(Synthetic geometry scene data)
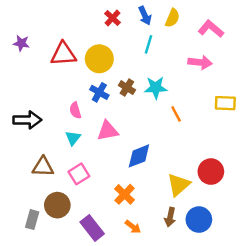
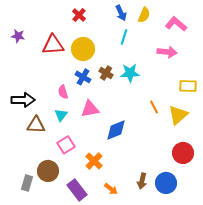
red cross: (113, 18) -> (79, 15), moved
orange line: (176, 114) -> (154, 107), moved
brown triangle: (43, 167) -> (36, 125), moved
red circle: (211, 172) -> (183, 153), moved
yellow triangle: (178, 185) -> (178, 115), moved
orange cross: (124, 194) -> (94, 161), moved

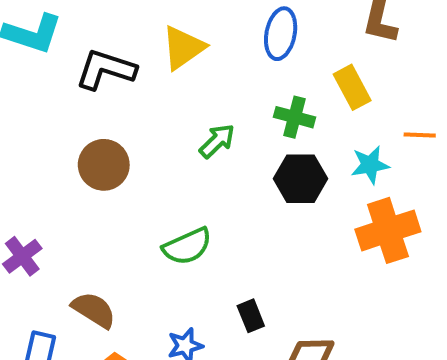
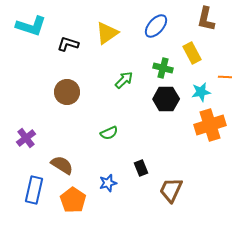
blue ellipse: (281, 34) -> (156, 26), turned 30
black L-shape: (106, 69) -> (68, 44), size x0.7
green semicircle: (187, 246) -> (109, 133), size x0.7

--- What the exercise asks ---
In the copy, include every record exactly and no pictures.

--- Reply to the exercise ---
red cross: (113, 18) -> (79, 15), moved
orange line: (176, 114) -> (154, 107), moved
brown triangle: (43, 167) -> (36, 125), moved
red circle: (211, 172) -> (183, 153), moved
yellow triangle: (178, 185) -> (178, 115), moved
orange cross: (124, 194) -> (94, 161), moved

blue ellipse: (281, 34) -> (156, 26), turned 30
black L-shape: (106, 69) -> (68, 44), size x0.7
green semicircle: (187, 246) -> (109, 133), size x0.7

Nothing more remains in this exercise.